Activity — Please return each record exactly as it stands.

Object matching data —
========

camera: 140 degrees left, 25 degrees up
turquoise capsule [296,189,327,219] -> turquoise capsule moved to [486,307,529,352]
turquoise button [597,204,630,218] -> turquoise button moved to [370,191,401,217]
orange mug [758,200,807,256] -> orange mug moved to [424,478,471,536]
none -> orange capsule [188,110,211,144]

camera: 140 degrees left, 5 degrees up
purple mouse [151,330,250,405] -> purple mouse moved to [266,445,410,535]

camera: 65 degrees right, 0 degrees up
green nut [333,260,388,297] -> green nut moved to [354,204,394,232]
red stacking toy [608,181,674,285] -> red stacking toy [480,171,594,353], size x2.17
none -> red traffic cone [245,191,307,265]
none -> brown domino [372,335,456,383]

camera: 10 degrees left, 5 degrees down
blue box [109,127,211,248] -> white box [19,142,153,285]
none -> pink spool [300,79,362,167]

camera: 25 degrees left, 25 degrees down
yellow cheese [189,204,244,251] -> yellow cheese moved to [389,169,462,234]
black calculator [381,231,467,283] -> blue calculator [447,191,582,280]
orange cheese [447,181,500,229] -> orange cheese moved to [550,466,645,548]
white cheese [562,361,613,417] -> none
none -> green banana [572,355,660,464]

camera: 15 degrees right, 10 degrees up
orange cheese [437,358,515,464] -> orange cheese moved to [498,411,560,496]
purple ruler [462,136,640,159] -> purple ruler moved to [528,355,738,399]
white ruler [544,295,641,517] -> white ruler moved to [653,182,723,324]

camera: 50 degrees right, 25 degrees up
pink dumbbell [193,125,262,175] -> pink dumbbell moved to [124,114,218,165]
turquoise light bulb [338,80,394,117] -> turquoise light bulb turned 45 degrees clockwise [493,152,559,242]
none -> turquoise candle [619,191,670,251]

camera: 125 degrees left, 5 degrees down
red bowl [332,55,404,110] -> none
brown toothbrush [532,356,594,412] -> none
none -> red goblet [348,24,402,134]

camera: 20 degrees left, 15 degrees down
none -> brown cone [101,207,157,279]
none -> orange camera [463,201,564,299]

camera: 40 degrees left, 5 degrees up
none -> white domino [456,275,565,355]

========

Answer section —
camera: 140 degrees left, 25 degrees up
turquoise capsule [296,189,327,219] -> turquoise capsule moved to [486,307,529,352]
turquoise button [597,204,630,218] -> turquoise button moved to [370,191,401,217]
orange mug [758,200,807,256] -> orange mug moved to [424,478,471,536]
none -> orange capsule [188,110,211,144]

camera: 140 degrees left, 5 degrees up
purple mouse [151,330,250,405] -> purple mouse moved to [266,445,410,535]

camera: 65 degrees right, 0 degrees up
green nut [333,260,388,297] -> green nut moved to [354,204,394,232]
red stacking toy [608,181,674,285] -> red stacking toy [480,171,594,353], size x2.17
none -> red traffic cone [245,191,307,265]
none -> brown domino [372,335,456,383]

camera: 10 degrees left, 5 degrees down
blue box [109,127,211,248] -> white box [19,142,153,285]
none -> pink spool [300,79,362,167]

camera: 25 degrees left, 25 degrees down
yellow cheese [189,204,244,251] -> yellow cheese moved to [389,169,462,234]
black calculator [381,231,467,283] -> blue calculator [447,191,582,280]
orange cheese [447,181,500,229] -> orange cheese moved to [550,466,645,548]
white cheese [562,361,613,417] -> none
none -> green banana [572,355,660,464]

camera: 15 degrees right, 10 degrees up
orange cheese [437,358,515,464] -> orange cheese moved to [498,411,560,496]
purple ruler [462,136,640,159] -> purple ruler moved to [528,355,738,399]
white ruler [544,295,641,517] -> white ruler moved to [653,182,723,324]

camera: 50 degrees right, 25 degrees up
pink dumbbell [193,125,262,175] -> pink dumbbell moved to [124,114,218,165]
turquoise light bulb [338,80,394,117] -> turquoise light bulb turned 45 degrees clockwise [493,152,559,242]
none -> turquoise candle [619,191,670,251]

camera: 125 degrees left, 5 degrees down
red bowl [332,55,404,110] -> none
brown toothbrush [532,356,594,412] -> none
none -> red goblet [348,24,402,134]

camera: 20 degrees left, 15 degrees down
none -> brown cone [101,207,157,279]
none -> orange camera [463,201,564,299]

camera: 40 degrees left, 5 degrees up
none -> white domino [456,275,565,355]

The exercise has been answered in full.